(Data supplied begins)
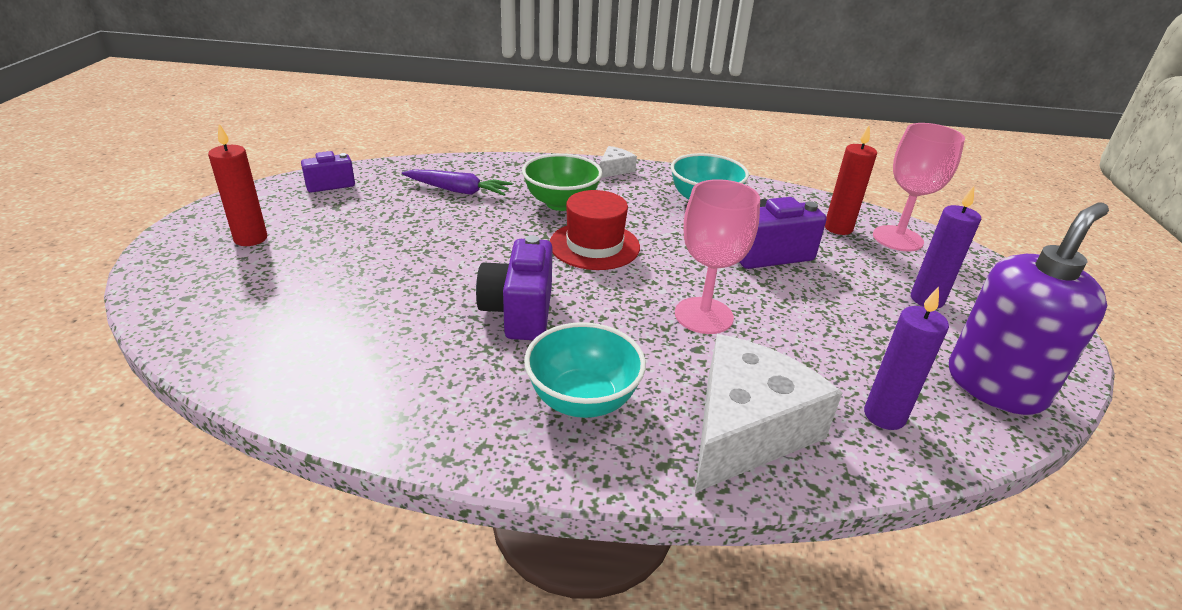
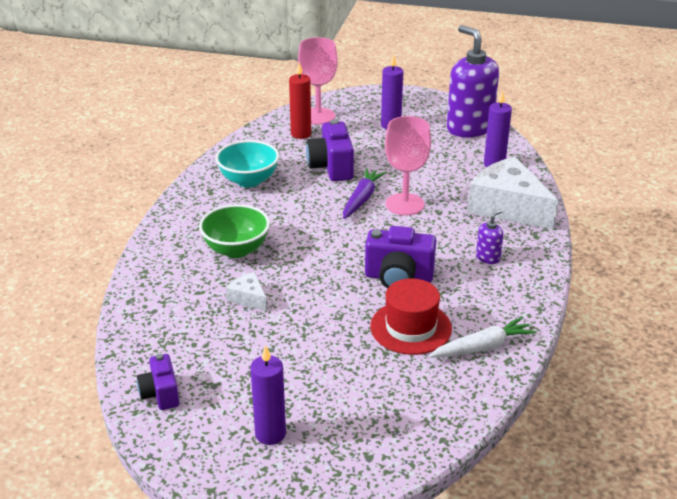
camera: 80 degrees left, 0 degrees up
(251, 239) = (270, 434): red candle -> purple candle
(356, 388) = (482, 347): none -> white carrot
(458, 191) = (197, 307): purple carrot -> purple carrot (362, 199)
(582, 400) = (488, 257): turquoise bowl -> purple soap dispenser
(594, 245) = (310, 238): red hat -> red hat (411, 327)
(614, 169) = (176, 216): white cheese -> white cheese (248, 298)

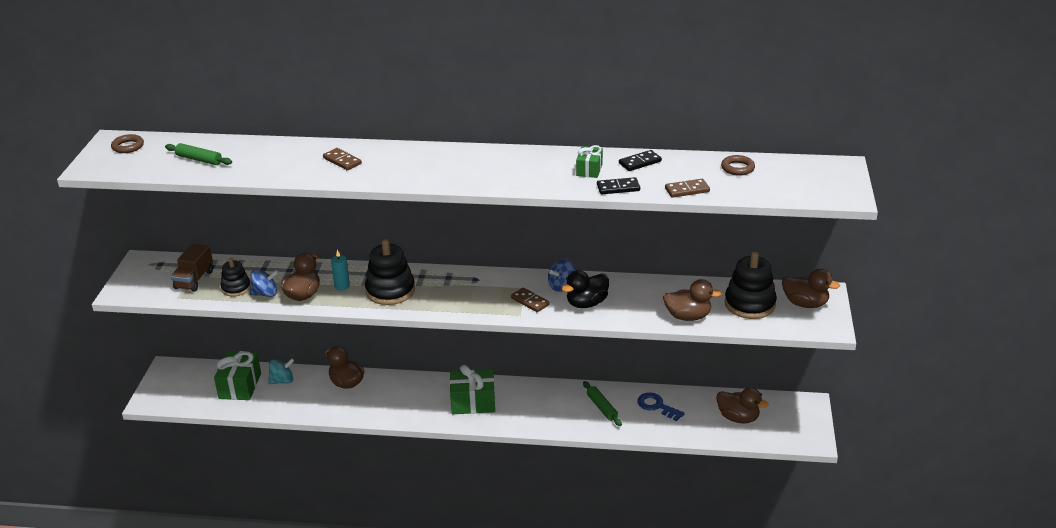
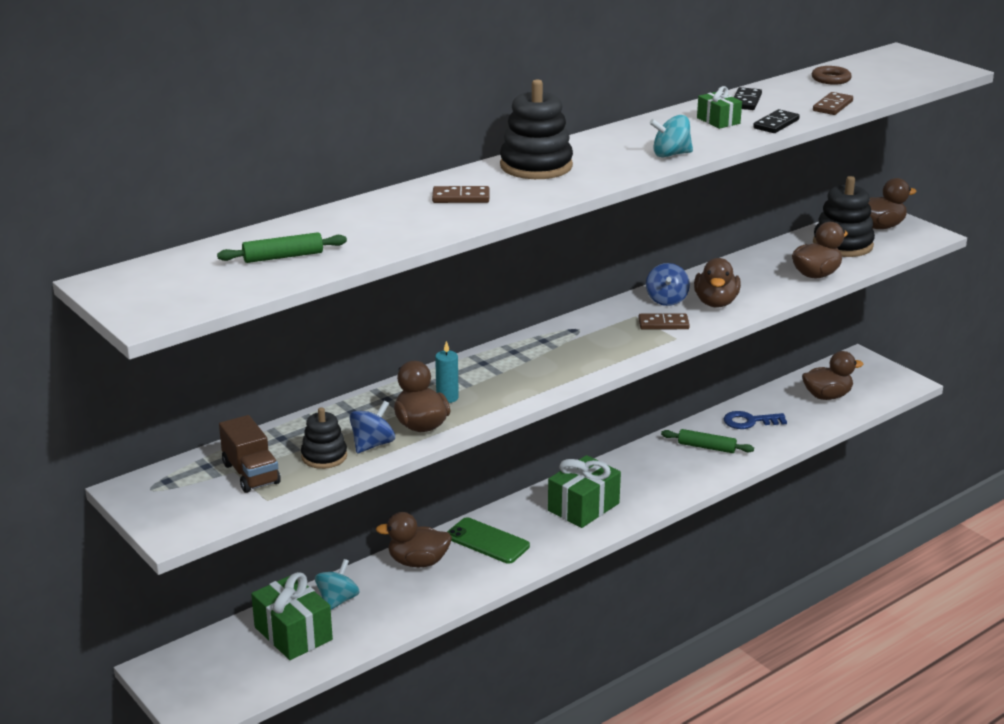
camera: 45 degrees left, 5 degrees down
(128, 146) = (147, 280): brown ring -> none
(390, 291) = (509, 378): black stacking toy -> black stacking toy (536, 166)
(395, 392) = (487, 541): none -> green phone
(506, 182) = (670, 154): none -> turquoise spinning top
(586, 303) = (716, 303): black duck -> brown duck

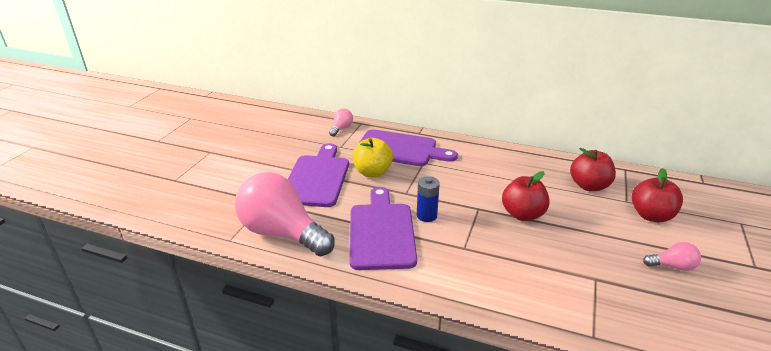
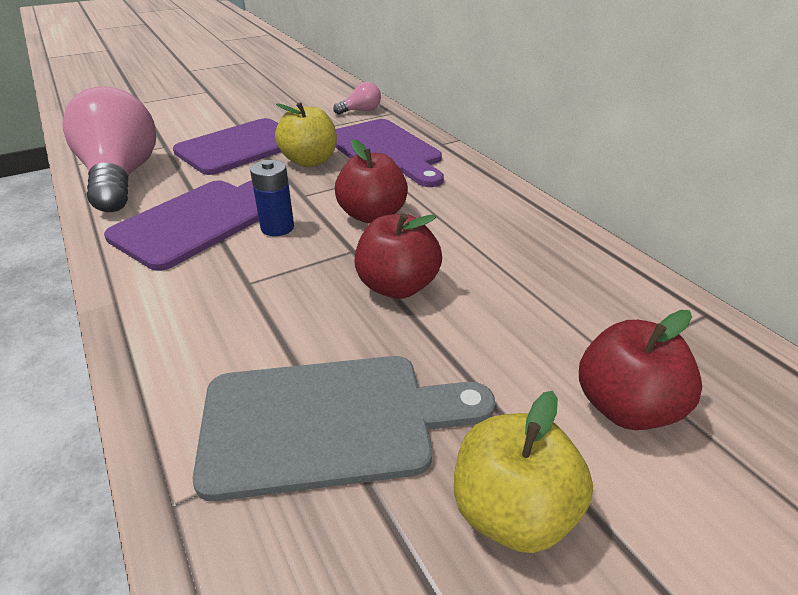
camera: 40 degrees right, 5 degrees up
(588, 277) = (328, 421): none -> grey cutting board
(589, 186) = (581, 304): red apple -> red apple (372, 215)
(672, 266) = (512, 511): pink light bulb -> yellow apple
(Data supplied ends)
Only the lines from the start of the records to the one containing "(614, 169) = (176, 216): white" should be repeated, exactly and with both ends kept; drop any pictures.

camera: 80 degrees left, 0 degrees up
(251, 239) = (270, 434): red candle -> purple candle
(356, 388) = (482, 347): none -> white carrot
(458, 191) = (197, 307): purple carrot -> purple carrot (362, 199)
(582, 400) = (488, 257): turquoise bowl -> purple soap dispenser
(594, 245) = (310, 238): red hat -> red hat (411, 327)
(614, 169) = (176, 216): white cheese -> white cheese (248, 298)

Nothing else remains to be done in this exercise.